#### [Records to use]
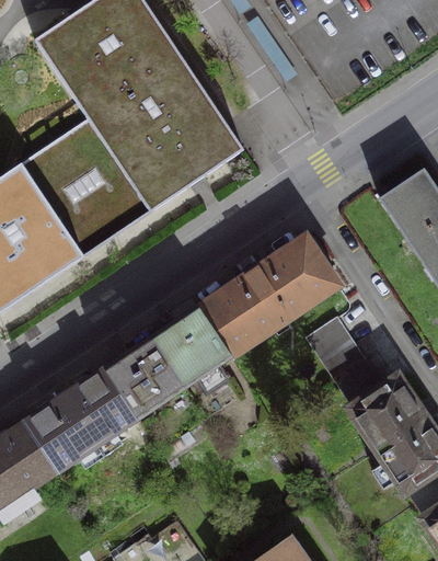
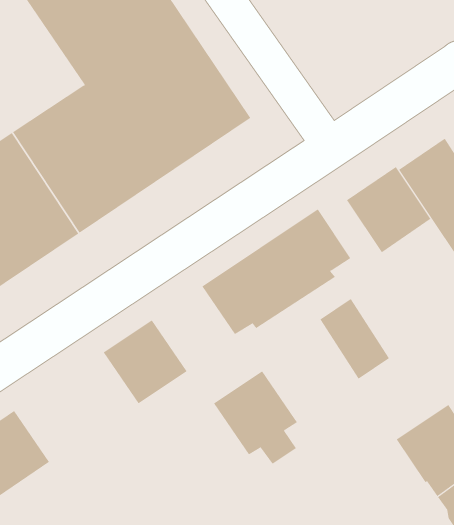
building: none -> [346,166,431,253]
building: [151,306,230,393] -> [213,370,298,465]
building: [23,367,138,469] -> none
building: [343,373,427,448] -> none

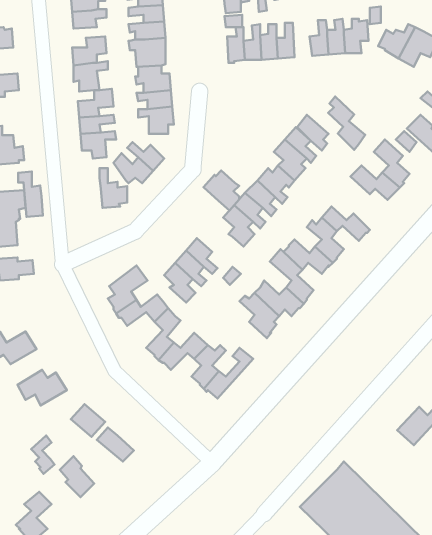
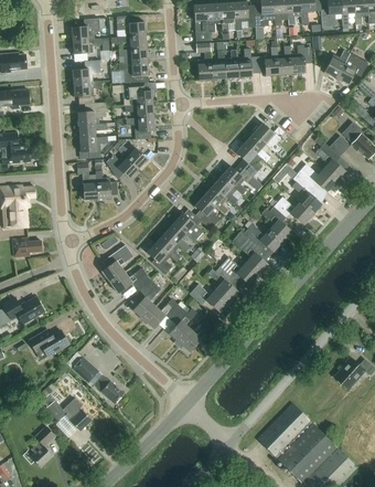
building: [328,97,365,150] -> [291,172,321,215]
building: [203,171,239,210] -> [173,209,202,241]
building: [18,172,43,217] -> [77,162,97,199]
building: none -> [189,284,229,311]

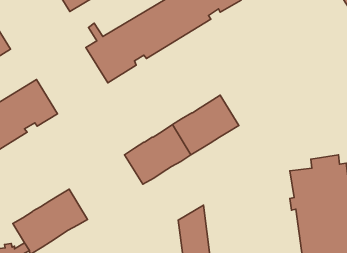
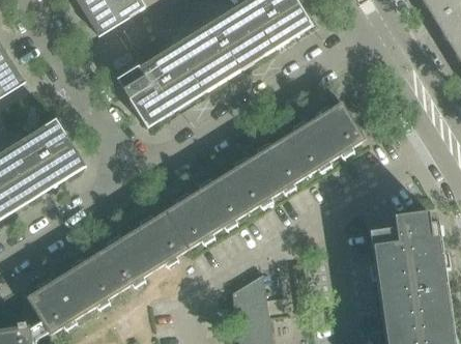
building: none -> [284,103,366,176]
building: none -> [97,212,189,292]

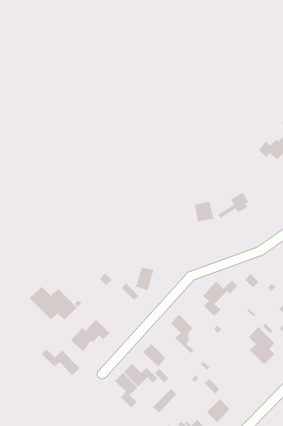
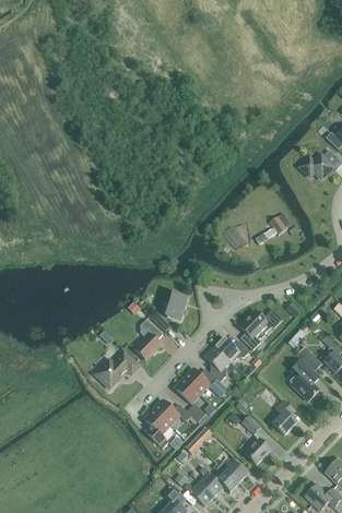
building: [29,286,77,321] -> none
building: none -> [134,319,162,359]
building: none -> [214,336,249,361]
building: none -> [184,368,217,394]
building: [41,348,80,376] -> none
building: none -> [272,401,296,436]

#### [Work task]
For each line of the data that includes the word "none", return a copy of it.

#### [Expected output]
building: none -> [346,166,431,253]
building: [23,367,138,469] -> none
building: [343,373,427,448] -> none
building: none -> [189,284,229,311]
building: none -> [284,103,366,176]
building: none -> [97,212,189,292]
building: [29,286,77,321] -> none
building: none -> [134,319,162,359]
building: none -> [214,336,249,361]
building: none -> [184,368,217,394]
building: [41,348,80,376] -> none
building: none -> [272,401,296,436]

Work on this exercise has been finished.